• [TRY IT] Going from the line that contains "building: [174,93,232,152] -> none" through the last line of the records, set down each line again exactly, both included, with pictures left out.

(Building tracking records)
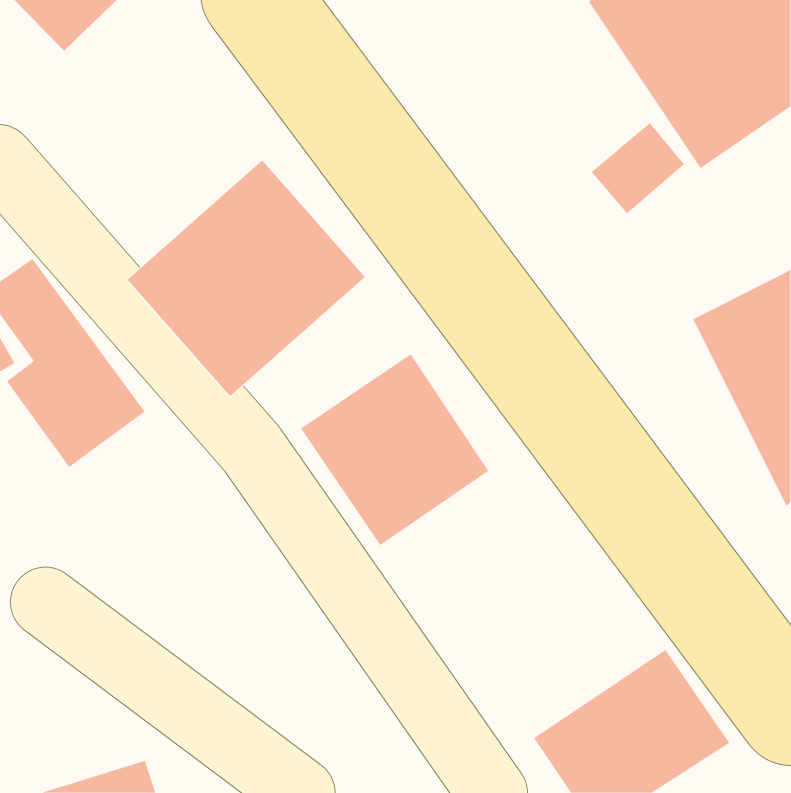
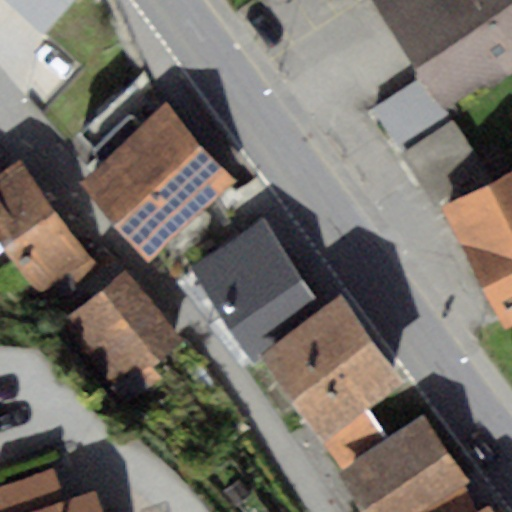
building: none -> [60,280,183,404]
building: none -> [257,292,402,455]

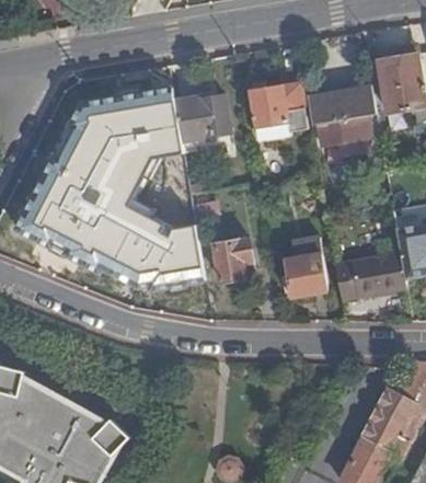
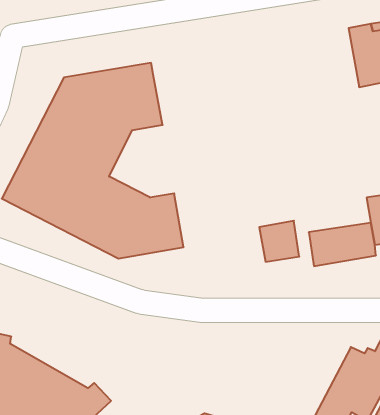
building: [308,78,377,143] -> none
building: [250,80,308,139] -> none
building: [174,93,232,152] -> none
building: [214,238,252,279] -> none

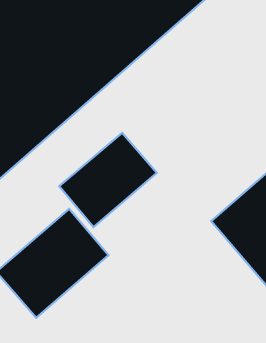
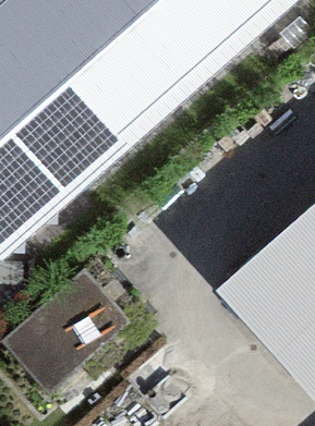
building: [59,133,157,227] -> none

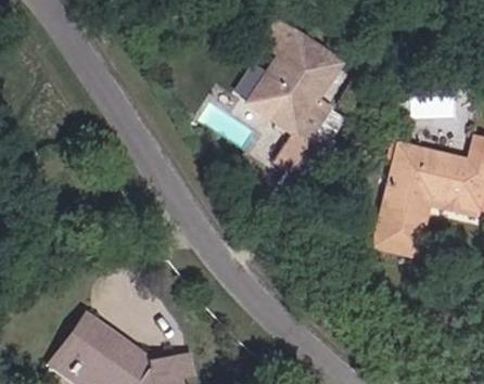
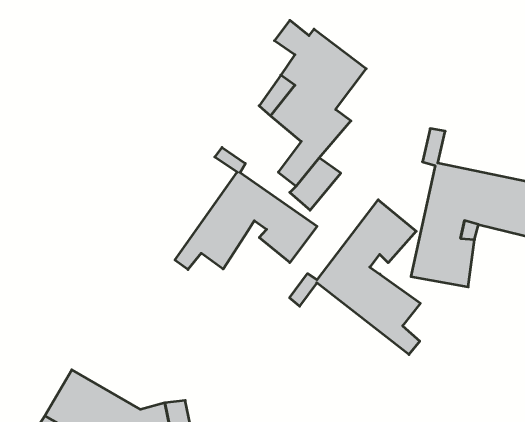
building: none -> [175,147,317,270]
building: none -> [290,200,420,355]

• [SOLUTION]
building: [174,93,232,152] -> none
building: [214,238,252,279] -> none

building: [59,133,157,227] -> none

building: none -> [175,147,317,270]
building: none -> [290,200,420,355]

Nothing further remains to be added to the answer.